### Raw data ###
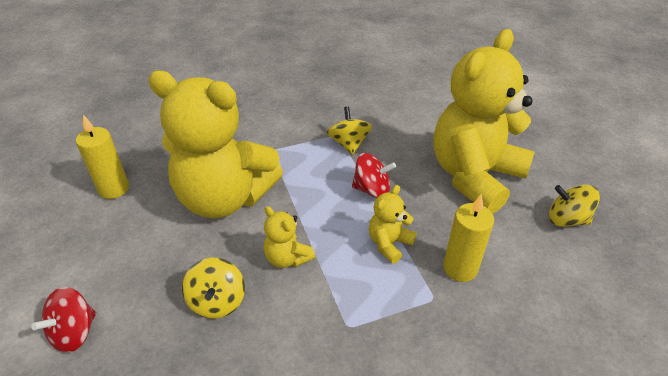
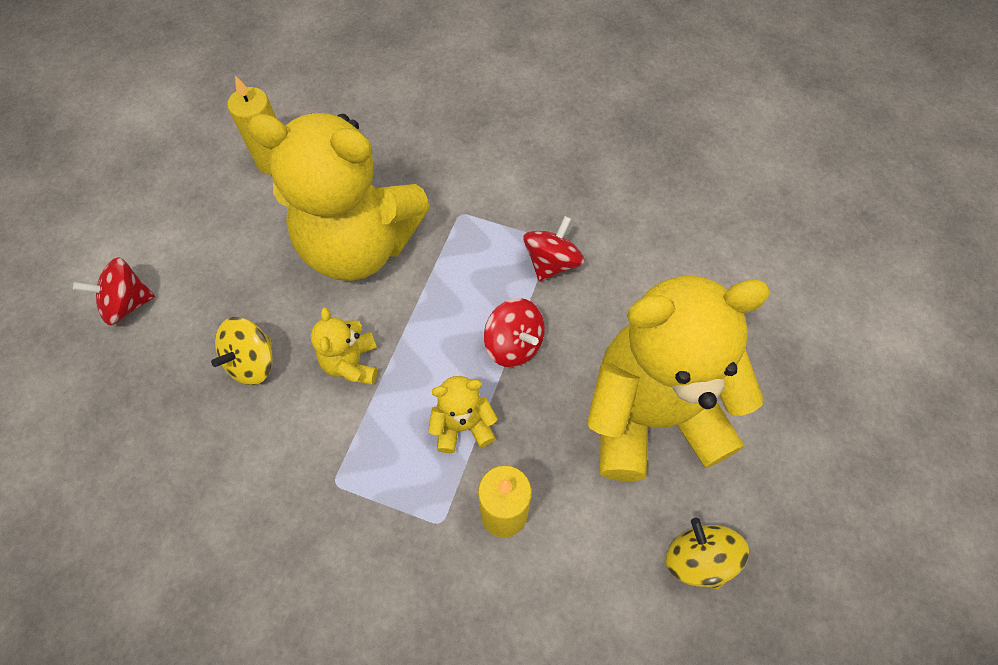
camera: 40 degrees right, 20 degrees up
(225, 198) = (360, 245): yellow teddy bear -> yellow teddy bear turned 45 degrees counterclockwise
(349, 144) = (551, 263): yellow spinning top -> red spinning top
###
> What is being asked: Look for the string "yellow" in the data above and return every line that has it.

> Your response:
(225, 198) = (360, 245): yellow teddy bear -> yellow teddy bear turned 45 degrees counterclockwise
(349, 144) = (551, 263): yellow spinning top -> red spinning top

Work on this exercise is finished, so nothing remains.